### EXERCISE OBJECTIVE:
In the listing below, find the line containing "pink egg [459,235,483,256]" and the line containing "yellow hourglass [408,218,470,318] -> none". Repeat exactly those two lines and every line between them, nothing more.

### RECORDS PROVIDED:
*** Begin section ***
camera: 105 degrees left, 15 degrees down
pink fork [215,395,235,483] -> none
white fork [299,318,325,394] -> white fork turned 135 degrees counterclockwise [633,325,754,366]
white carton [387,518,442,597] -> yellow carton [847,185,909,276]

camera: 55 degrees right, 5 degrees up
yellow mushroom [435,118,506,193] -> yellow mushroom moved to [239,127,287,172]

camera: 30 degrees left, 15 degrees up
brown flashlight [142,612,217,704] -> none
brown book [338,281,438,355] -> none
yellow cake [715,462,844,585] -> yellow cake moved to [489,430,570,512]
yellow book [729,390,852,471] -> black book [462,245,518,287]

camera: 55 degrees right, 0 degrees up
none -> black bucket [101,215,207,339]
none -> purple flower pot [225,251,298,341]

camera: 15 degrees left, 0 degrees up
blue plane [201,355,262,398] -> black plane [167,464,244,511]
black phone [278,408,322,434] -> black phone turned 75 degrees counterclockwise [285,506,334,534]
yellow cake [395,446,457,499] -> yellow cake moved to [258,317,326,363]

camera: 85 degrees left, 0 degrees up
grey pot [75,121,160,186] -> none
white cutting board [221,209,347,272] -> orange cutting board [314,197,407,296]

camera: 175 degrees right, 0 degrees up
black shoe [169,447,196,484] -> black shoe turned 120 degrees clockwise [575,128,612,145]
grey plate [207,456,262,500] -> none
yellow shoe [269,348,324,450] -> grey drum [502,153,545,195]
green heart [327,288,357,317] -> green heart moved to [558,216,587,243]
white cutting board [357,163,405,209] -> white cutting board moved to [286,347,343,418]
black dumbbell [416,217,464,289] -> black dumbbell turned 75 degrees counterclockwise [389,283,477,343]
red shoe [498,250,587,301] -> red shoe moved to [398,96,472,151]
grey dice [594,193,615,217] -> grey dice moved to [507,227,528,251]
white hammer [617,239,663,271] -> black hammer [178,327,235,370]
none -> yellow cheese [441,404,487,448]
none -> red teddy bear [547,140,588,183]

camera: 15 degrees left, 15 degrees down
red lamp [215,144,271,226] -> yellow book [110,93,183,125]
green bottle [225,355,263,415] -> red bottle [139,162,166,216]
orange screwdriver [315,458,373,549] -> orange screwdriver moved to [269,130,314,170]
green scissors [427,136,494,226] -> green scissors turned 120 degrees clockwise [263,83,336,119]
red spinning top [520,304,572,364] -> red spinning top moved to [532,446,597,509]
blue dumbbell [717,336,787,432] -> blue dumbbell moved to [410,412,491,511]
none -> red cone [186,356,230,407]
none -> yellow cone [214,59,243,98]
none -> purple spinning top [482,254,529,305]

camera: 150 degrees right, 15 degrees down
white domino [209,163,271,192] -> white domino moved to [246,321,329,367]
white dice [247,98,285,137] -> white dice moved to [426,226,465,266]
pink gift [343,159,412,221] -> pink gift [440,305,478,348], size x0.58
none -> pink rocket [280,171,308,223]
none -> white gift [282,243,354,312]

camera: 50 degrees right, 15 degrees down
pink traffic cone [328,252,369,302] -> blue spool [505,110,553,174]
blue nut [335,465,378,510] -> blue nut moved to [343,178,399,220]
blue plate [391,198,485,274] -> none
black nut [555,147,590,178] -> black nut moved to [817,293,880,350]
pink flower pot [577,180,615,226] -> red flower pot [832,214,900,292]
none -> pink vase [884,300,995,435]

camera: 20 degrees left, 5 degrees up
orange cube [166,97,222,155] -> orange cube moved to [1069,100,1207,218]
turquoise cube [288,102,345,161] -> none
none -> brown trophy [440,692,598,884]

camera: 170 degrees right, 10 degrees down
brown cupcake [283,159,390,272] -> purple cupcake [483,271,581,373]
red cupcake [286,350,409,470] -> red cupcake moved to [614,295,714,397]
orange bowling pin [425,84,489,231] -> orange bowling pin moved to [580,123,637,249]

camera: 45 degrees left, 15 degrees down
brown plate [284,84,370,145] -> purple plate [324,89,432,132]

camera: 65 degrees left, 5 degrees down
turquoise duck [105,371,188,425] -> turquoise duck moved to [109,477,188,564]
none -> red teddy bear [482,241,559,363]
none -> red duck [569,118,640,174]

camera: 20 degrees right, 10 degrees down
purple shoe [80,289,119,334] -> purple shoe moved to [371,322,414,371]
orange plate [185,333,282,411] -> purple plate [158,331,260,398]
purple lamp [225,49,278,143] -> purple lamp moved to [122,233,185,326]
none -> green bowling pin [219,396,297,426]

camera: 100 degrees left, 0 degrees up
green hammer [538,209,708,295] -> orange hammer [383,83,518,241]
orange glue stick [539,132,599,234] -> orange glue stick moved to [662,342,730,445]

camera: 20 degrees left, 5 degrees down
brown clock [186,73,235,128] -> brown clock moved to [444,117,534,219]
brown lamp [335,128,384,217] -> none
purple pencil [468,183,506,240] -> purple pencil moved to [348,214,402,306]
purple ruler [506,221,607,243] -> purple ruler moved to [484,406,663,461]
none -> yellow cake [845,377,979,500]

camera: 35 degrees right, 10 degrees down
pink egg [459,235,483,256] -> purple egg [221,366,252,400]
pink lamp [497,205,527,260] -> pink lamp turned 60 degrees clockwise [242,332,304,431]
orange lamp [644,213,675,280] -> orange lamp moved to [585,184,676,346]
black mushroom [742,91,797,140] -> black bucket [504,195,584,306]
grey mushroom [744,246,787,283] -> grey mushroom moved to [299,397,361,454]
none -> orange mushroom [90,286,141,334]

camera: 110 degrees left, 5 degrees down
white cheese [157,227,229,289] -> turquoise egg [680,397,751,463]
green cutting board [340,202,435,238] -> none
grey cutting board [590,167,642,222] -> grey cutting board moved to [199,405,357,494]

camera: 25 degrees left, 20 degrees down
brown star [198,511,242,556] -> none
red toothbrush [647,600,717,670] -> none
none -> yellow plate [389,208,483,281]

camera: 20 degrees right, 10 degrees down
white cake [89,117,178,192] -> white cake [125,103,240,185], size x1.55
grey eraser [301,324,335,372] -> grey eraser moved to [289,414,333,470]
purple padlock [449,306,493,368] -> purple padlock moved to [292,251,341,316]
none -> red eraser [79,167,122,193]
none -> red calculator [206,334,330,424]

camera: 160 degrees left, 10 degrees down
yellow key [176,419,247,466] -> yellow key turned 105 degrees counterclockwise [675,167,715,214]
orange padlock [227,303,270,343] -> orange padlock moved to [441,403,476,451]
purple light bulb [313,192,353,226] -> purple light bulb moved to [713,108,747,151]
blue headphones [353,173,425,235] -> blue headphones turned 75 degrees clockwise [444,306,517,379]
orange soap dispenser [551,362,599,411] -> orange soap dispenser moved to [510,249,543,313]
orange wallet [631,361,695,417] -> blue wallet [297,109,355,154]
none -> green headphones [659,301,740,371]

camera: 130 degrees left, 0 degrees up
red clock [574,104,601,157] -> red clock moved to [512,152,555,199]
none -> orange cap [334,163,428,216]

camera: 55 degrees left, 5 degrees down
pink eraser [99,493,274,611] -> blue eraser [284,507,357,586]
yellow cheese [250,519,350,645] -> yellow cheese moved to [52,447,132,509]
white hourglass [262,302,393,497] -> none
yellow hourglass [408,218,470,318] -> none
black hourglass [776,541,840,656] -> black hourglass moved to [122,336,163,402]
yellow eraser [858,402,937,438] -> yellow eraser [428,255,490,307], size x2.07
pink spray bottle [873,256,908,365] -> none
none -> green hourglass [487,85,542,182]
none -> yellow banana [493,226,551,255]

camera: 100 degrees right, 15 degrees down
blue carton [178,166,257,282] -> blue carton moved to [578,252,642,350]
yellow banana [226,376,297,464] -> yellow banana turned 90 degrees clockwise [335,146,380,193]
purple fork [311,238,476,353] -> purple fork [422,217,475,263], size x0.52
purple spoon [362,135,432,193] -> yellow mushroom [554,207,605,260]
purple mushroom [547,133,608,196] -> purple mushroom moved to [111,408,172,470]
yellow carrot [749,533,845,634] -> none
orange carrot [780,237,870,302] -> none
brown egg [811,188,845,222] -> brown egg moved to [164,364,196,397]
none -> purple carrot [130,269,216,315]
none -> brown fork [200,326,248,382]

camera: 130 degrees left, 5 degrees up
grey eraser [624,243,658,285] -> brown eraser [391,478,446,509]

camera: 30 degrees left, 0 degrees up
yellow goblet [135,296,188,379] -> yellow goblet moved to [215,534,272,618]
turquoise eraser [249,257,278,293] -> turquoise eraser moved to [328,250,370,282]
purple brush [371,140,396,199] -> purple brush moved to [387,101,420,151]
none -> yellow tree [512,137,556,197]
*** End section ***
### RESPONSE BELOW:
pink egg [459,235,483,256] -> purple egg [221,366,252,400]
pink lamp [497,205,527,260] -> pink lamp turned 60 degrees clockwise [242,332,304,431]
orange lamp [644,213,675,280] -> orange lamp moved to [585,184,676,346]
black mushroom [742,91,797,140] -> black bucket [504,195,584,306]
grey mushroom [744,246,787,283] -> grey mushroom moved to [299,397,361,454]
none -> orange mushroom [90,286,141,334]

camera: 110 degrees left, 5 degrees down
white cheese [157,227,229,289] -> turquoise egg [680,397,751,463]
green cutting board [340,202,435,238] -> none
grey cutting board [590,167,642,222] -> grey cutting board moved to [199,405,357,494]

camera: 25 degrees left, 20 degrees down
brown star [198,511,242,556] -> none
red toothbrush [647,600,717,670] -> none
none -> yellow plate [389,208,483,281]

camera: 20 degrees right, 10 degrees down
white cake [89,117,178,192] -> white cake [125,103,240,185], size x1.55
grey eraser [301,324,335,372] -> grey eraser moved to [289,414,333,470]
purple padlock [449,306,493,368] -> purple padlock moved to [292,251,341,316]
none -> red eraser [79,167,122,193]
none -> red calculator [206,334,330,424]

camera: 160 degrees left, 10 degrees down
yellow key [176,419,247,466] -> yellow key turned 105 degrees counterclockwise [675,167,715,214]
orange padlock [227,303,270,343] -> orange padlock moved to [441,403,476,451]
purple light bulb [313,192,353,226] -> purple light bulb moved to [713,108,747,151]
blue headphones [353,173,425,235] -> blue headphones turned 75 degrees clockwise [444,306,517,379]
orange soap dispenser [551,362,599,411] -> orange soap dispenser moved to [510,249,543,313]
orange wallet [631,361,695,417] -> blue wallet [297,109,355,154]
none -> green headphones [659,301,740,371]

camera: 130 degrees left, 0 degrees up
red clock [574,104,601,157] -> red clock moved to [512,152,555,199]
none -> orange cap [334,163,428,216]

camera: 55 degrees left, 5 degrees down
pink eraser [99,493,274,611] -> blue eraser [284,507,357,586]
yellow cheese [250,519,350,645] -> yellow cheese moved to [52,447,132,509]
white hourglass [262,302,393,497] -> none
yellow hourglass [408,218,470,318] -> none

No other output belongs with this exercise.